Write the listing below out again in full, dropping its pictures.

=== Section Start ===

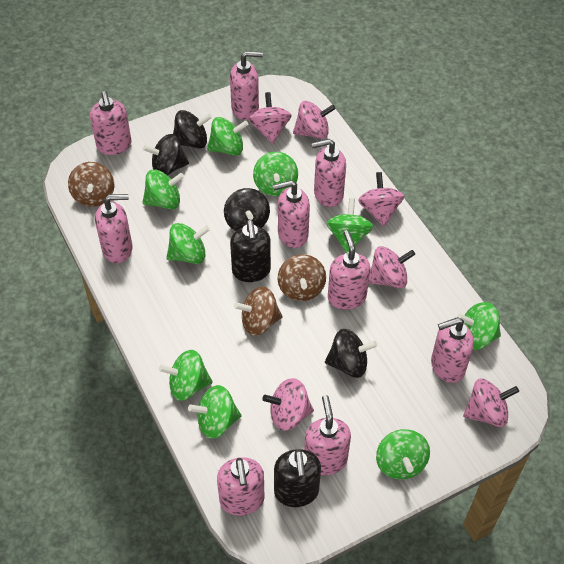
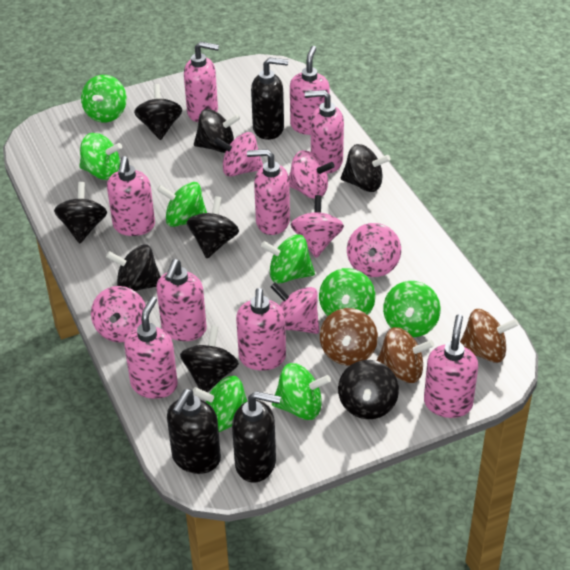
black soap dispenser: [230,220,271,282] [274,449,321,507] = 2 -> [167,389,221,474] [232,391,281,482] [251,57,288,140] = 3
black spinning top: [143,134,189,175] [173,110,212,149] [224,188,270,231] [325,329,377,378] = 4 -> [54,182,107,243] [106,244,161,291] [134,84,183,140] [180,325,239,393] [186,196,239,258] [194,109,240,153] [338,360,399,419] [341,144,391,192] = 8
green spinning top: [142,169,184,209] [159,350,213,401] [166,223,210,264] [188,385,241,439] [207,117,249,156] [253,152,298,196] [327,198,373,253] [376,429,430,479] [457,302,501,350] = 9 -> [79,133,122,180] [81,75,127,122] [157,182,207,227] [193,376,247,432] [261,234,315,284] [272,363,331,420] [319,268,375,316] [383,281,441,337] = 8

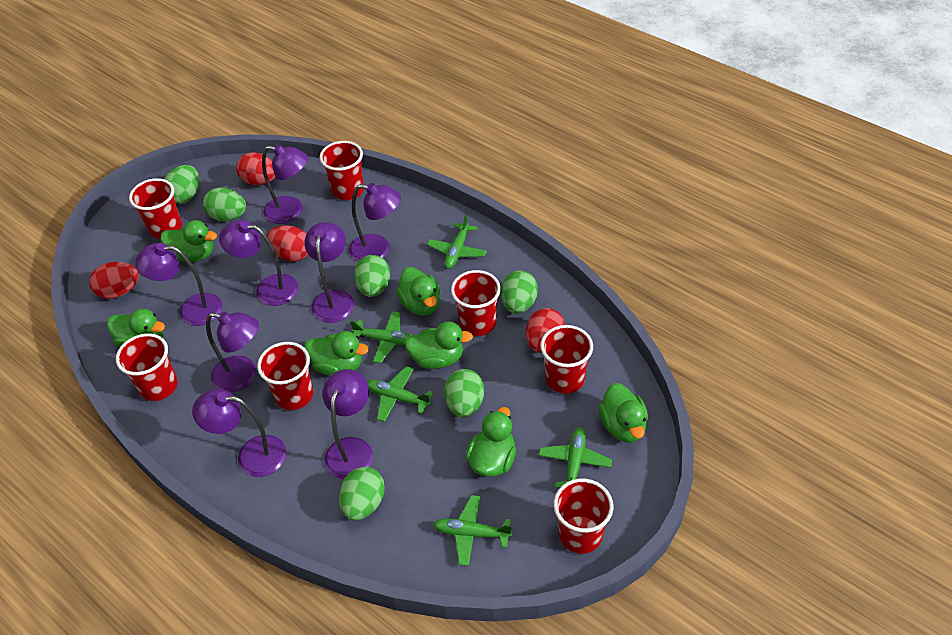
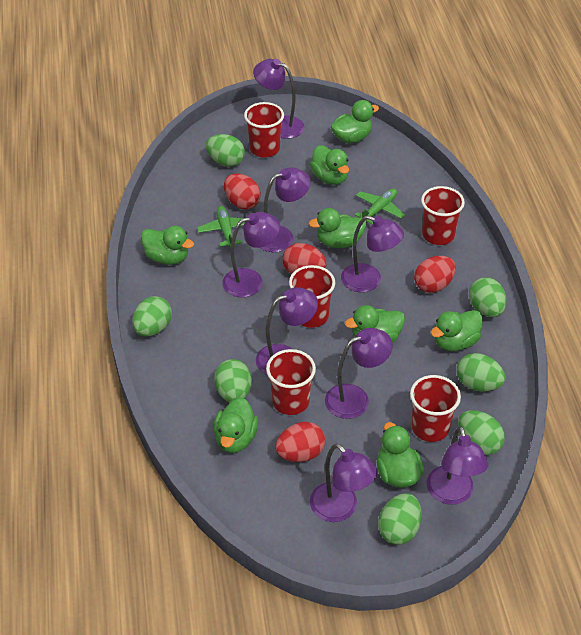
green duck: [107,308,165,348] [161,220,217,262] [304,331,369,375] [396,267,440,316] [405,321,473,369] [466,407,516,477] [598,383,648,443] = 7 -> [141,226,194,265] [213,397,258,453] [309,208,366,248] [310,145,349,185] [331,100,379,143] [345,305,405,342] [377,422,424,488] [430,310,483,351] = 8
green egg: [164,165,199,204] [203,187,246,221] [339,467,385,521] [354,255,390,297] [444,369,484,417] [501,270,538,314] = 6 -> [132,296,172,336] [206,134,245,167] [214,359,252,402] [378,493,422,545] [457,353,506,392] [458,410,505,455] [469,277,507,317] = 7
green plane: [350,311,412,363] [367,366,433,422] [427,214,487,269] [433,495,512,566] [539,427,612,488] = 5 -> [197,206,245,247] [354,189,405,224] = 2
red cup: [116,334,178,401] [129,178,182,239] [257,342,313,410] [320,141,364,200] [451,270,501,336] [540,325,593,394] [554,478,614,554] = 7 -> [244,102,284,157] [266,349,316,415] [289,265,335,328] [410,375,461,442] [421,186,465,245] = 5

=== Section End ===

**ANSWER BELOW**
black soap dispenser: [230,220,271,282] [274,449,321,507] = 2 -> [167,389,221,474] [232,391,281,482] [251,57,288,140] = 3
black spinning top: [143,134,189,175] [173,110,212,149] [224,188,270,231] [325,329,377,378] = 4 -> [54,182,107,243] [106,244,161,291] [134,84,183,140] [180,325,239,393] [186,196,239,258] [194,109,240,153] [338,360,399,419] [341,144,391,192] = 8
green spinning top: [142,169,184,209] [159,350,213,401] [166,223,210,264] [188,385,241,439] [207,117,249,156] [253,152,298,196] [327,198,373,253] [376,429,430,479] [457,302,501,350] = 9 -> [79,133,122,180] [81,75,127,122] [157,182,207,227] [193,376,247,432] [261,234,315,284] [272,363,331,420] [319,268,375,316] [383,281,441,337] = 8

green duck: [107,308,165,348] [161,220,217,262] [304,331,369,375] [396,267,440,316] [405,321,473,369] [466,407,516,477] [598,383,648,443] = 7 -> [141,226,194,265] [213,397,258,453] [309,208,366,248] [310,145,349,185] [331,100,379,143] [345,305,405,342] [377,422,424,488] [430,310,483,351] = 8
green egg: [164,165,199,204] [203,187,246,221] [339,467,385,521] [354,255,390,297] [444,369,484,417] [501,270,538,314] = 6 -> [132,296,172,336] [206,134,245,167] [214,359,252,402] [378,493,422,545] [457,353,506,392] [458,410,505,455] [469,277,507,317] = 7
green plane: [350,311,412,363] [367,366,433,422] [427,214,487,269] [433,495,512,566] [539,427,612,488] = 5 -> [197,206,245,247] [354,189,405,224] = 2
red cup: [116,334,178,401] [129,178,182,239] [257,342,313,410] [320,141,364,200] [451,270,501,336] [540,325,593,394] [554,478,614,554] = 7 -> [244,102,284,157] [266,349,316,415] [289,265,335,328] [410,375,461,442] [421,186,465,245] = 5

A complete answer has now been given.